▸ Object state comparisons
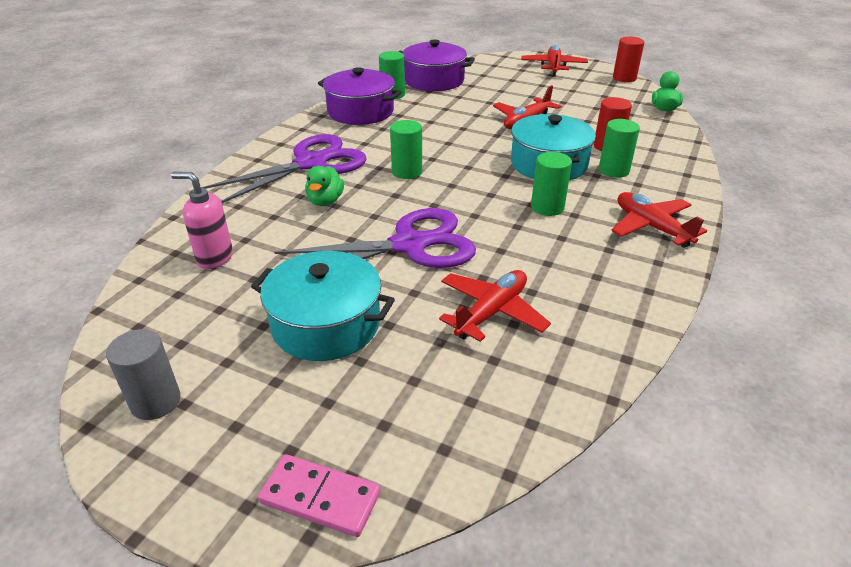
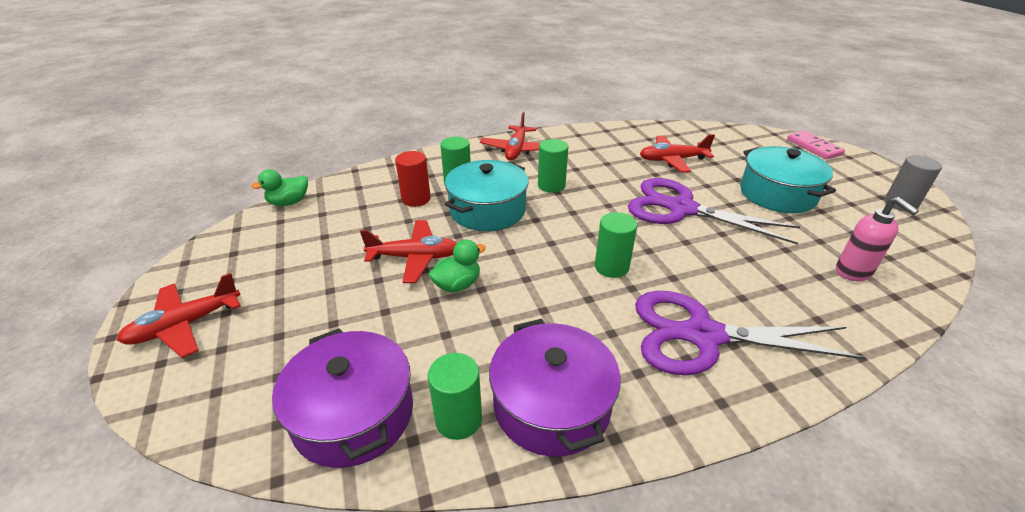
camera: 135 degrees left, 0 degrees up
(325, 201) = (720, 277): green duck -> green duck (457, 285)
(624, 78) = (199, 253): red cylinder -> none

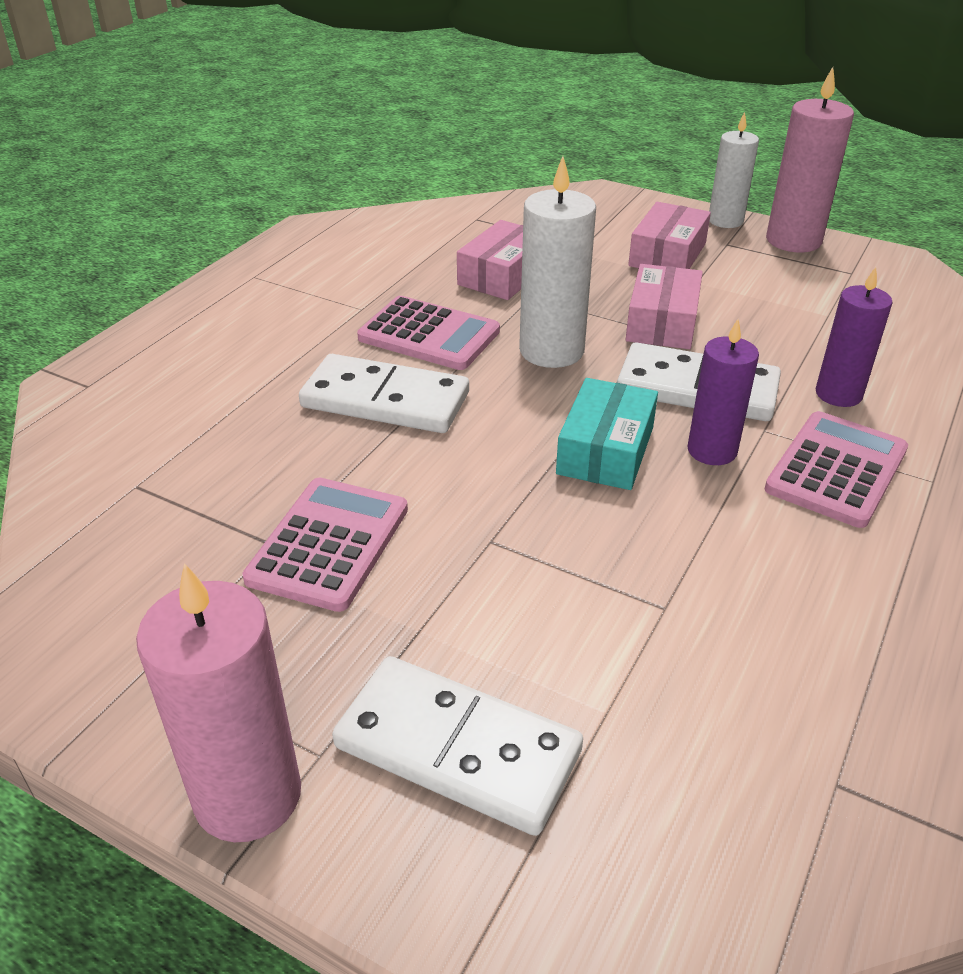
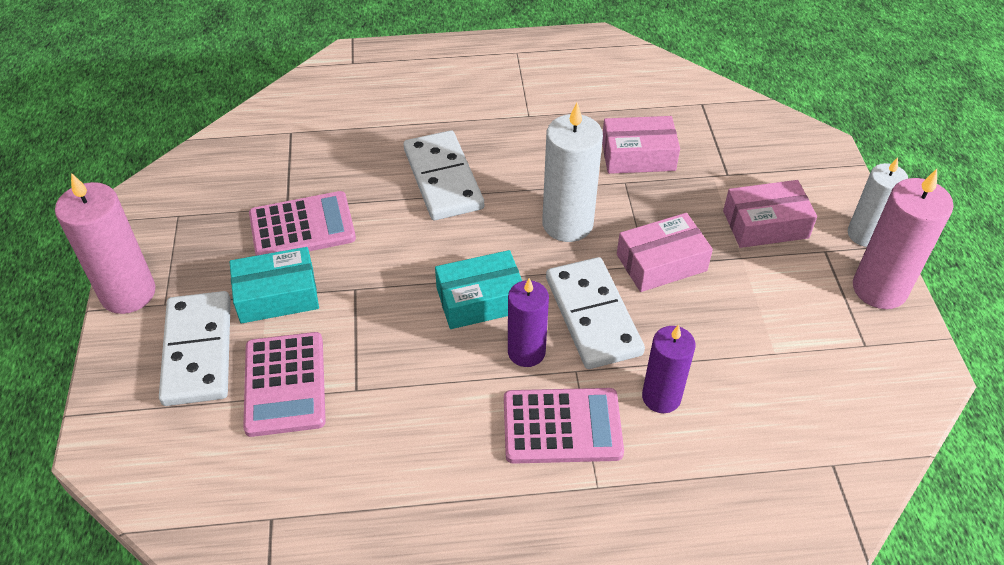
camera: 55 degrees right, 10 degrees up
(429, 335) = (529, 160): pink calculator -> pink calculator (285, 384)
(430, 617) = (277, 295): none -> turquoise box

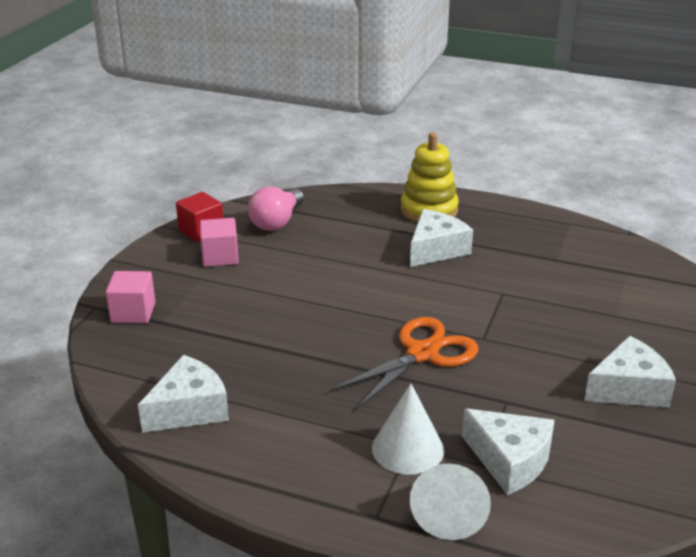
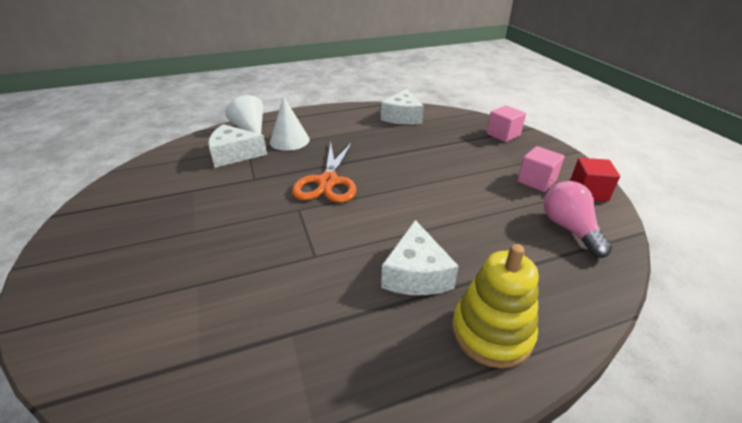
camera: 140 degrees right, 5 degrees up
(629, 388) = (171, 220): white cheese -> none

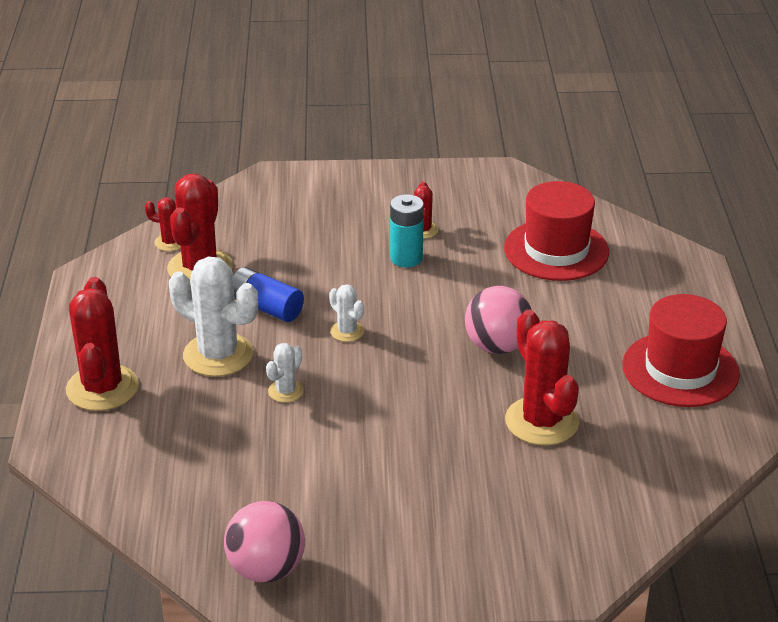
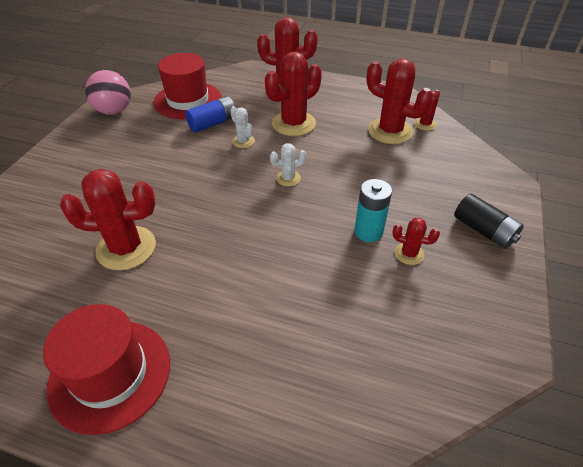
camera: 110 degrees right, 10 degrees up
(218, 355) = (293, 124): white cactus -> red cactus
(266, 307) = (333, 149): blue battery -> blue battery (212, 123)
(361, 190) = (483, 230): none -> black battery
(497, 346) = (225, 251): pink ball -> none
(556, 250) = (345, 347): red hat -> red hat (188, 100)

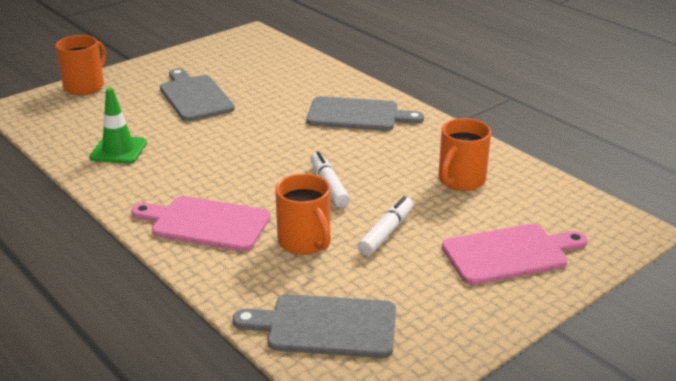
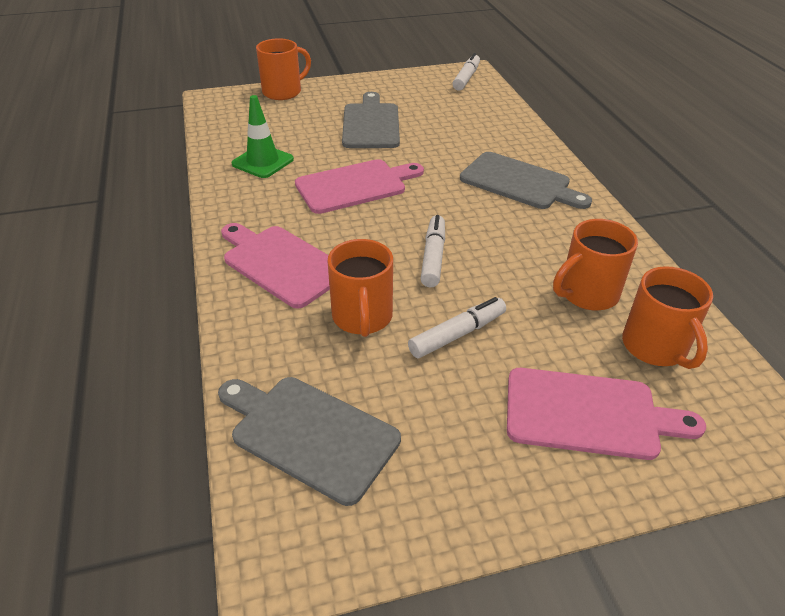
camera: 25 degrees right, 10 degrees up
(221, 149) = (355, 186): none -> pink cutting board
(252, 40) = (466, 78): none -> white marker
(527, 201) = (655, 347): none -> orange mug

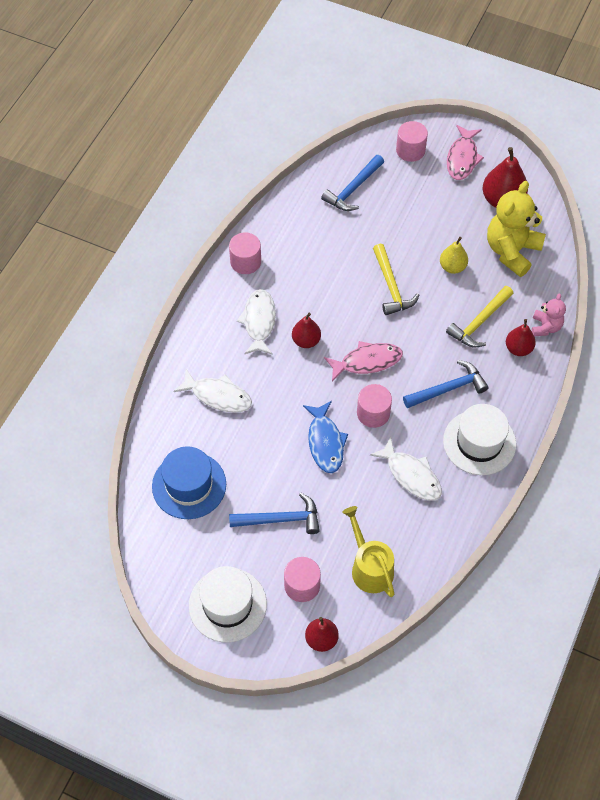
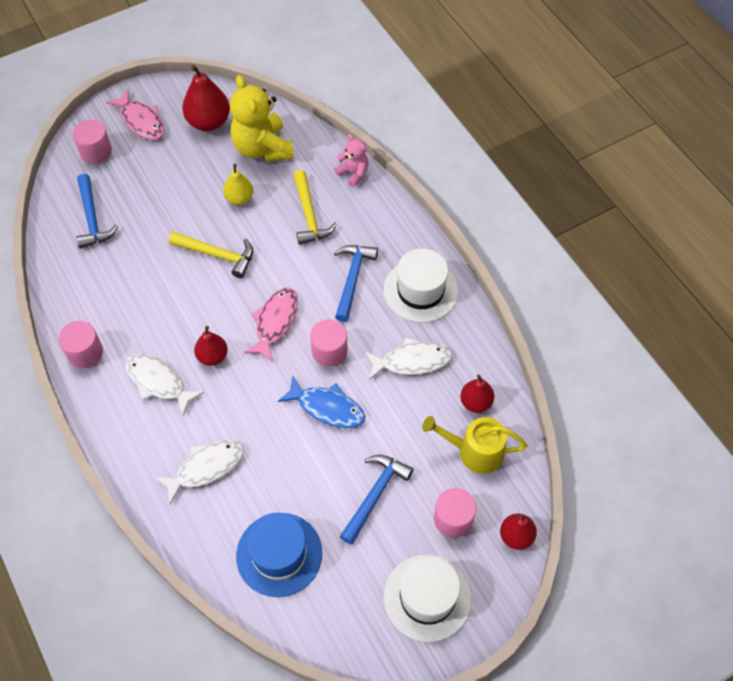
camera: 55 degrees left, 0 degrees up
(518, 348) = (357, 205): red pear -> red pear (476, 402)

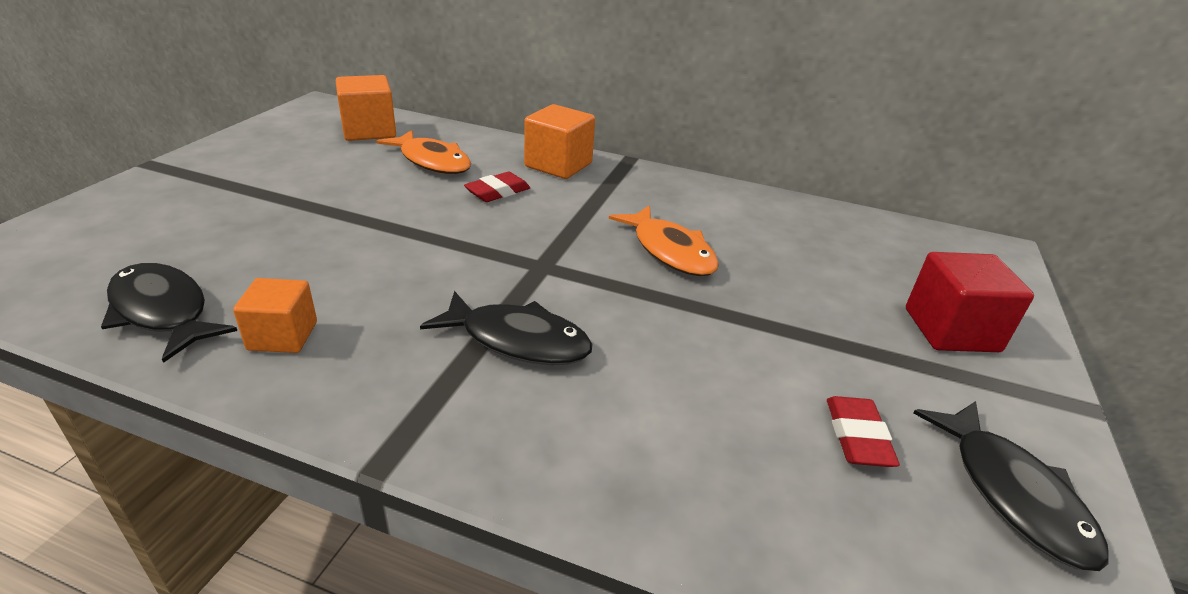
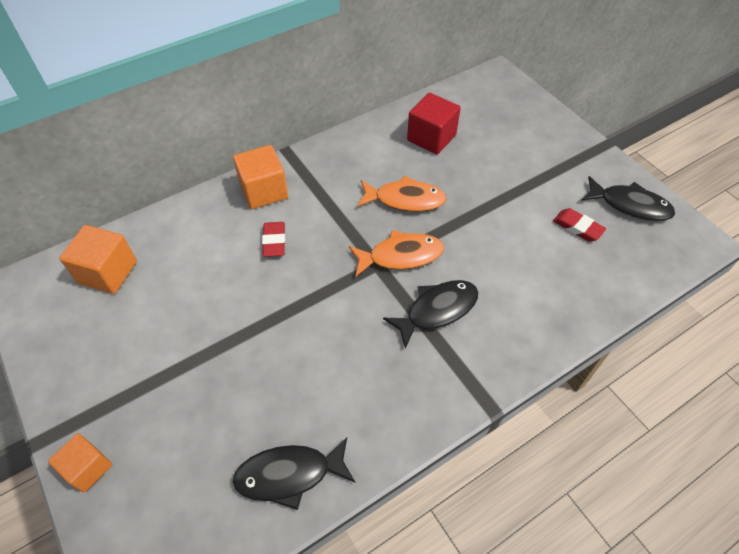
camera: 50 degrees left, 20 degrees up
(283, 336) = (360, 417): orange cube -> orange cube (88, 468)
(432, 161) = (198, 256): orange fish -> orange fish (400, 256)
(951, 330) = (539, 143): red cube -> red cube (431, 138)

▸ Your assignment
Please repeat each record exactly and keep every picture out of the copy.

▸ Output below
camera: 135 degrees left, 0 degrees up
(325, 201) = (720, 277): green duck -> green duck (457, 285)
(624, 78) = (199, 253): red cylinder -> none

camera: 55 degrees right, 10 degrees up
(429, 335) = (529, 160): pink calculator -> pink calculator (285, 384)
(430, 617) = (277, 295): none -> turquoise box

camera: 140 degrees right, 5 degrees up
(629, 388) = (171, 220): white cheese -> none

camera: 110 degrees right, 10 degrees up
(218, 355) = (293, 124): white cactus -> red cactus
(266, 307) = (333, 149): blue battery -> blue battery (212, 123)
(361, 190) = (483, 230): none -> black battery
(497, 346) = (225, 251): pink ball -> none
(556, 250) = (345, 347): red hat -> red hat (188, 100)

camera: 25 degrees right, 10 degrees up
(221, 149) = (355, 186): none -> pink cutting board
(252, 40) = (466, 78): none -> white marker
(527, 201) = (655, 347): none -> orange mug

camera: 55 degrees left, 0 degrees up
(518, 348) = (357, 205): red pear -> red pear (476, 402)

camera: 50 degrees left, 20 degrees up
(283, 336) = (360, 417): orange cube -> orange cube (88, 468)
(432, 161) = (198, 256): orange fish -> orange fish (400, 256)
(951, 330) = (539, 143): red cube -> red cube (431, 138)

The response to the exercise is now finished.